◆ RECORD EXCERPTS
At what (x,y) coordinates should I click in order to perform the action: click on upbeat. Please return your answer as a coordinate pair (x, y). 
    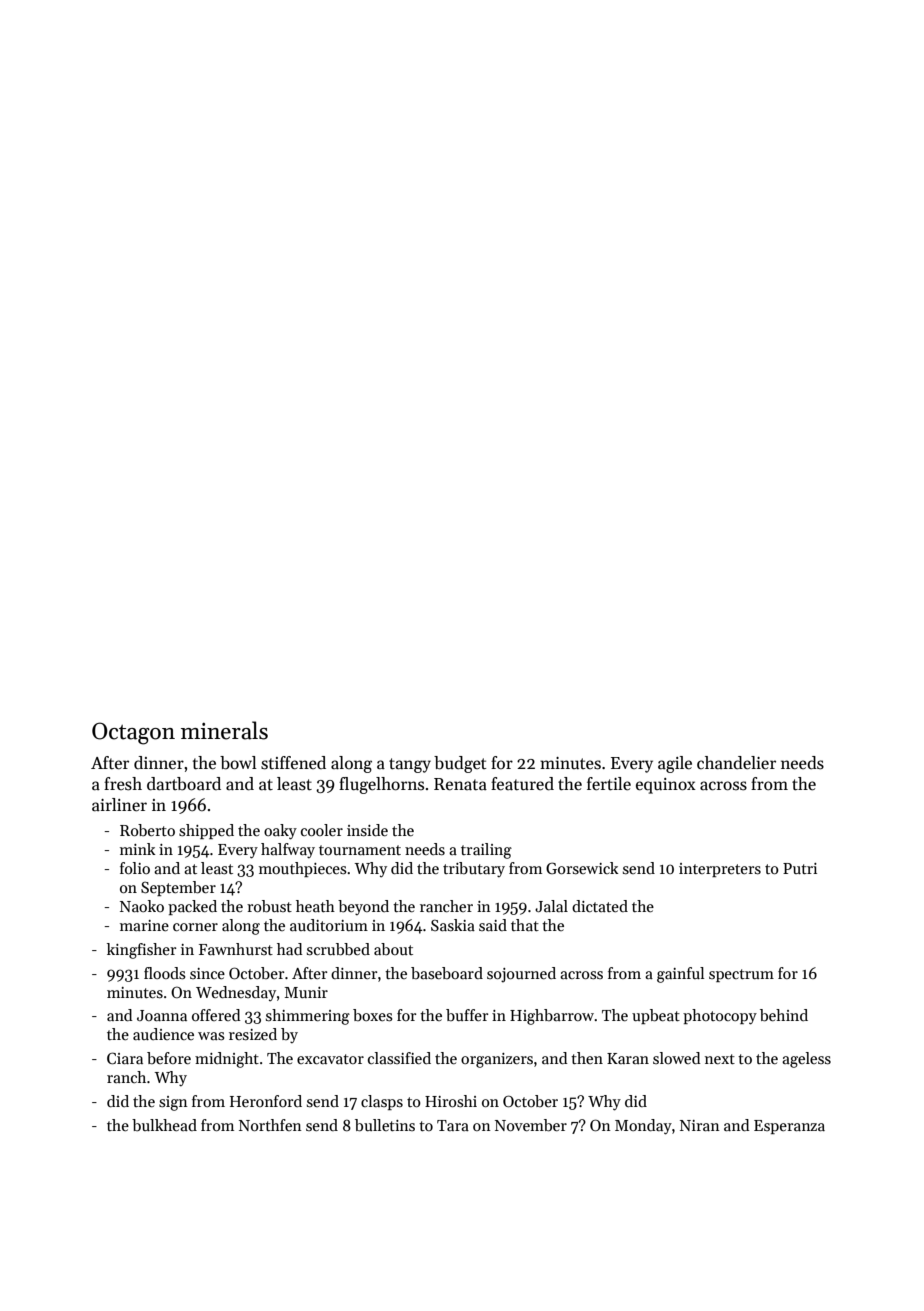
    Looking at the image, I should click on (656, 1016).
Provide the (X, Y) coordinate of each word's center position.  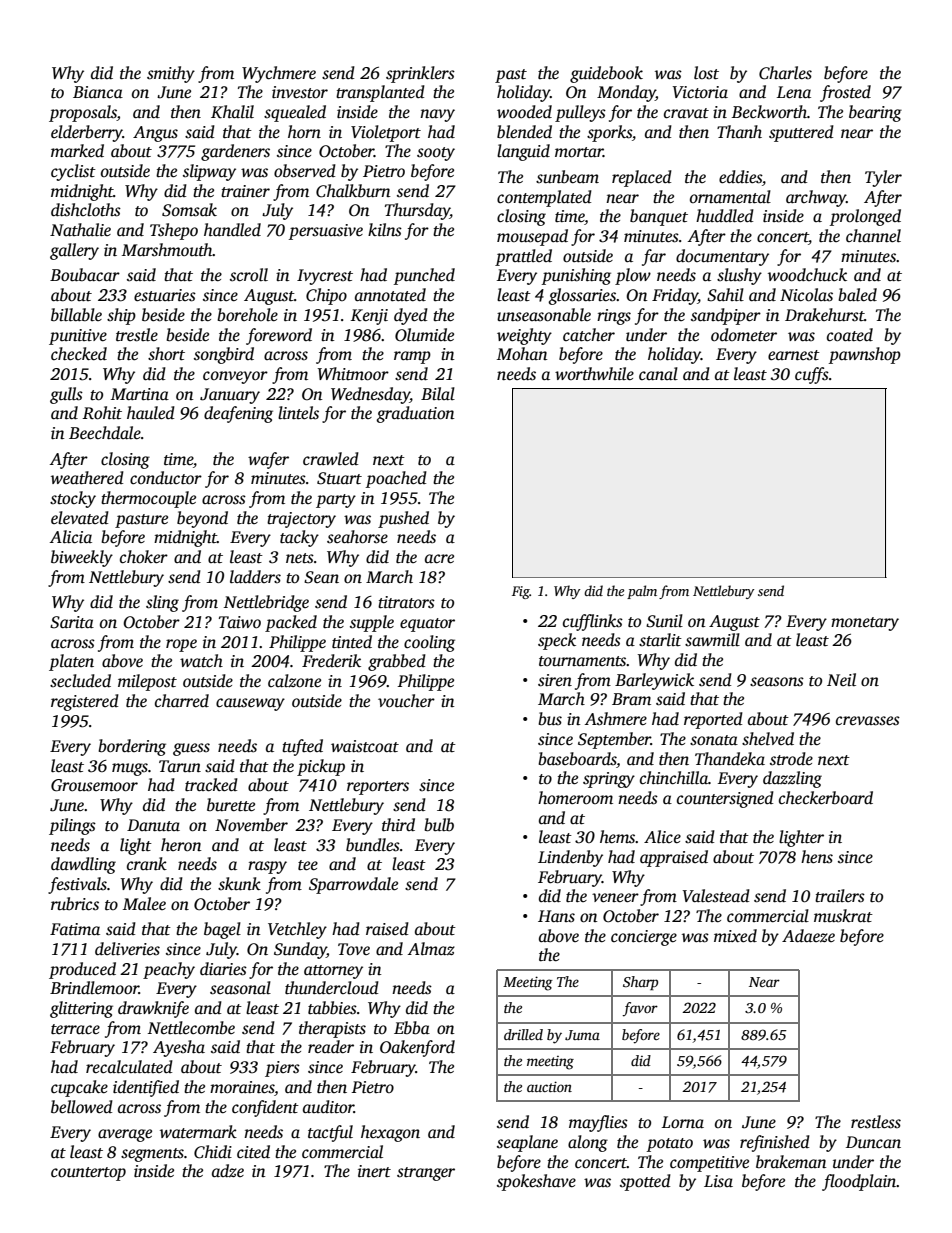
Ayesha (179, 1048)
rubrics (75, 904)
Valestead (716, 896)
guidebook (606, 74)
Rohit (102, 413)
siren (555, 680)
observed (305, 171)
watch (201, 661)
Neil (841, 679)
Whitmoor (353, 374)
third (398, 825)
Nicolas (806, 295)
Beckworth (769, 112)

◆ TASK TO CARRY OUT
Can you write out all the records again with "center position" changed to "midpoint" and everything else left as it is, omitting the pictures?

◆ RESULT BELOW
At what (x,y) coordinates should I click in order to perform the action: click on upbeat. Please return your answer as a coordinate pair (x, y). 
    Looking at the image, I should click on (656, 1016).
Provide the (X, Y) coordinate of each word's midpoint.  
Ayesha (179, 1048)
rubrics (75, 904)
Valestead (716, 896)
guidebook (606, 74)
Rohit (102, 413)
siren (555, 680)
observed (305, 171)
watch (201, 661)
Neil (841, 679)
Whitmoor (353, 374)
third (398, 825)
Nicolas (806, 295)
Beckworth (769, 112)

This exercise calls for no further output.